-- Directions for this task --
Transcribe the records below exactly as they appear, omitting any pictures.

(Source records)
++++

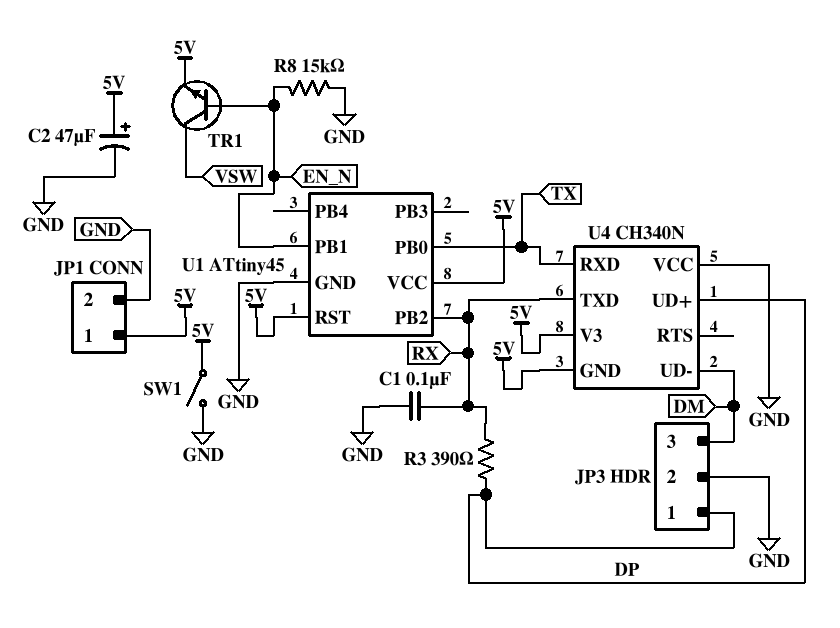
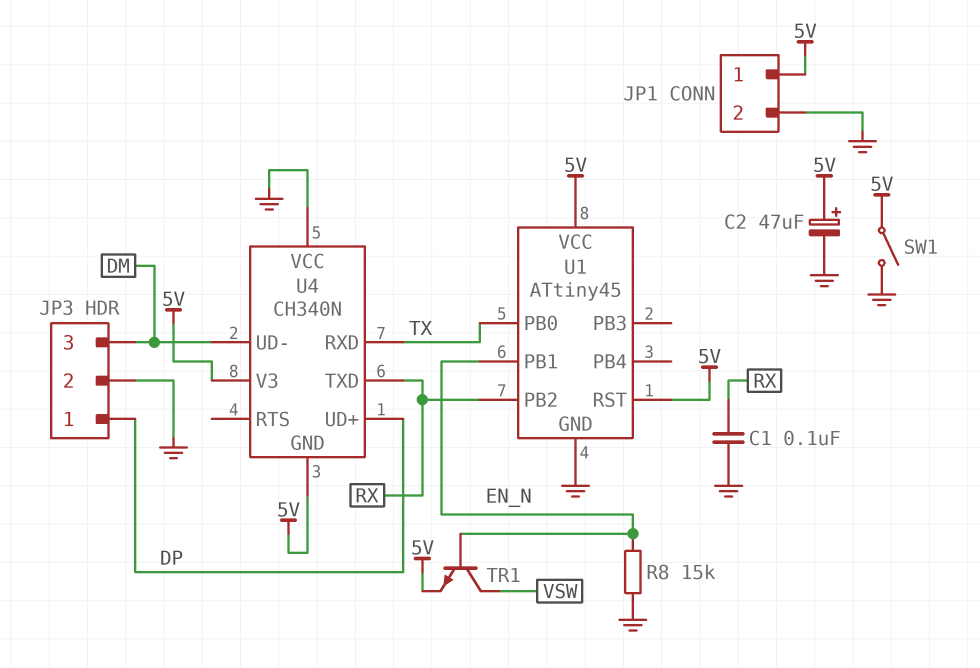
R3: 390 (DP, RX) -> none

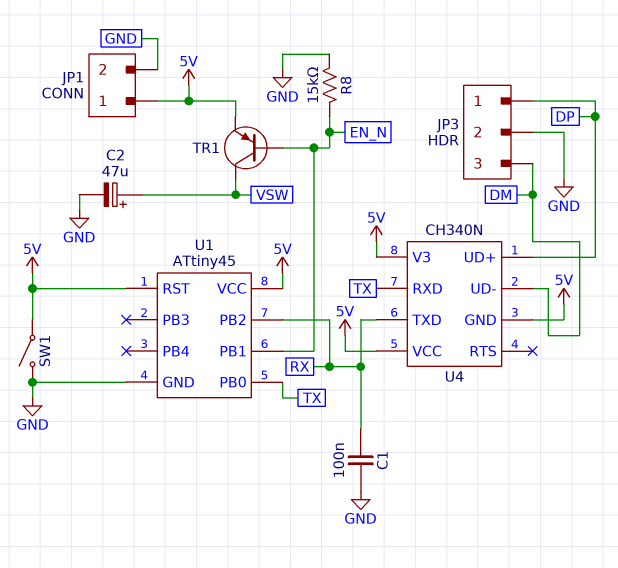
C2: 47uF (plus 5V, minus GND) -> 47uF (plus VSW, minus GND)
TR1: NPN (B EN_N, C VSW, E 5V) -> PNP (B EN_N, C VSW, E 5V)
U4 pin VCC: GND -> 5V

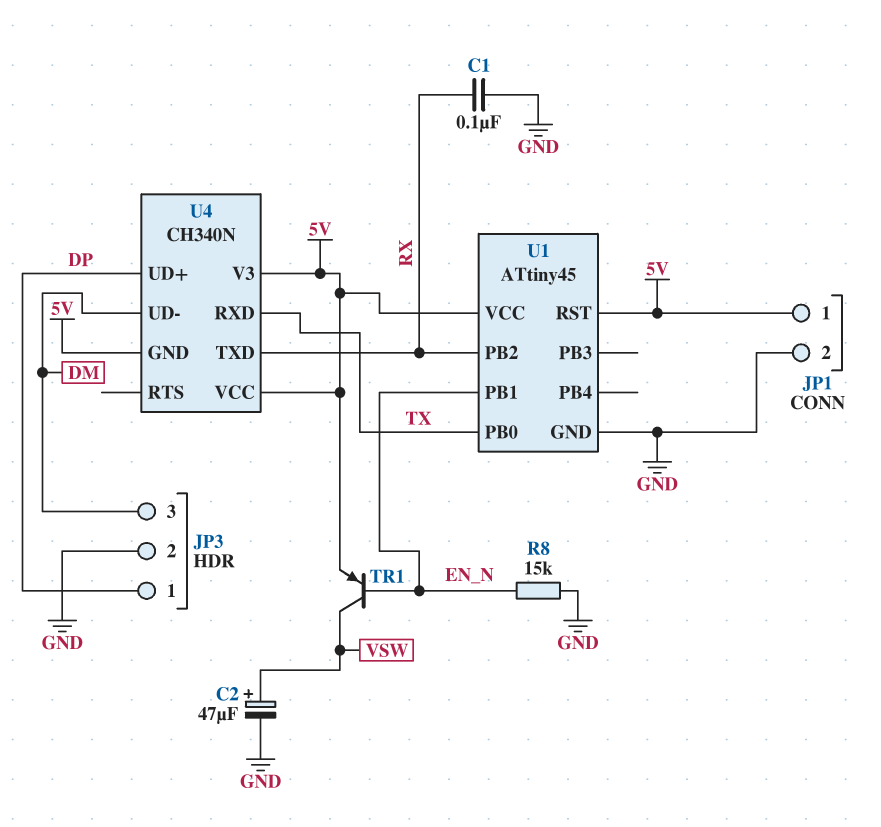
SW1: switch (5V, GND) -> none

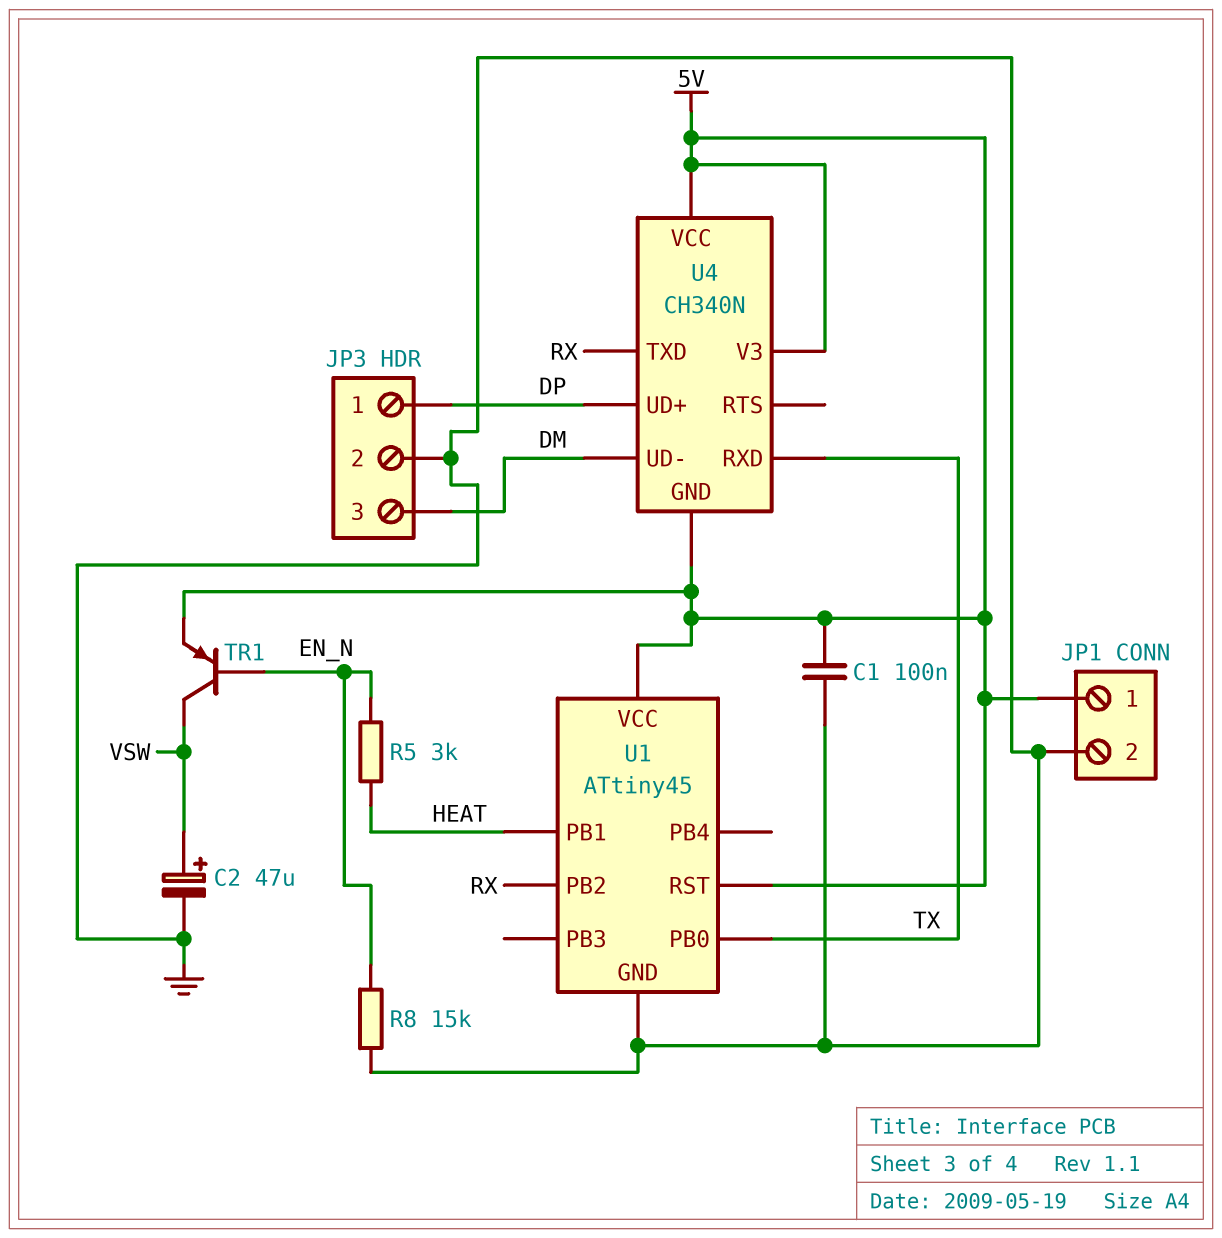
C1: 100nF (GND, RX) -> 100nF (5V, GND)
R5: none -> 3k (EN_N, HEAT)
U1 pin PB1: EN_N -> HEAT

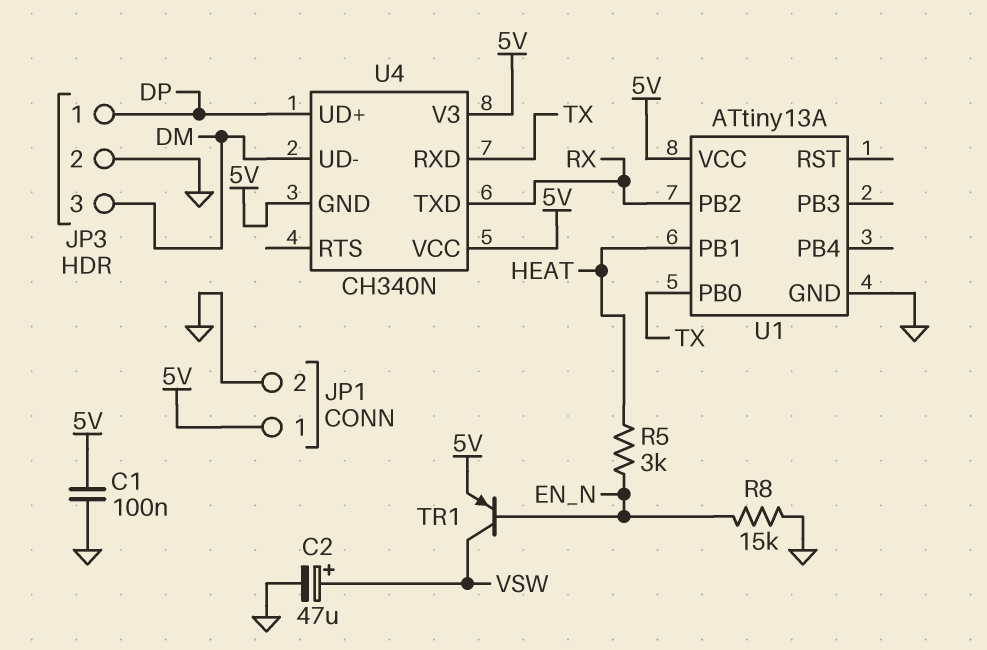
U1: ATtiny45 -> ATtiny13A
U1 pin RST: 5V -> none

++++

-- Exercise answer --
R3: 390 (DP, RX) -> none

C2: 47uF (plus 5V, minus GND) -> 47uF (plus VSW, minus GND)
TR1: NPN (B EN_N, C VSW, E 5V) -> PNP (B EN_N, C VSW, E 5V)
U4 pin VCC: GND -> 5V

SW1: switch (5V, GND) -> none

C1: 100nF (GND, RX) -> 100nF (5V, GND)
R5: none -> 3k (EN_N, HEAT)
U1 pin PB1: EN_N -> HEAT

U1: ATtiny45 -> ATtiny13A
U1 pin RST: 5V -> none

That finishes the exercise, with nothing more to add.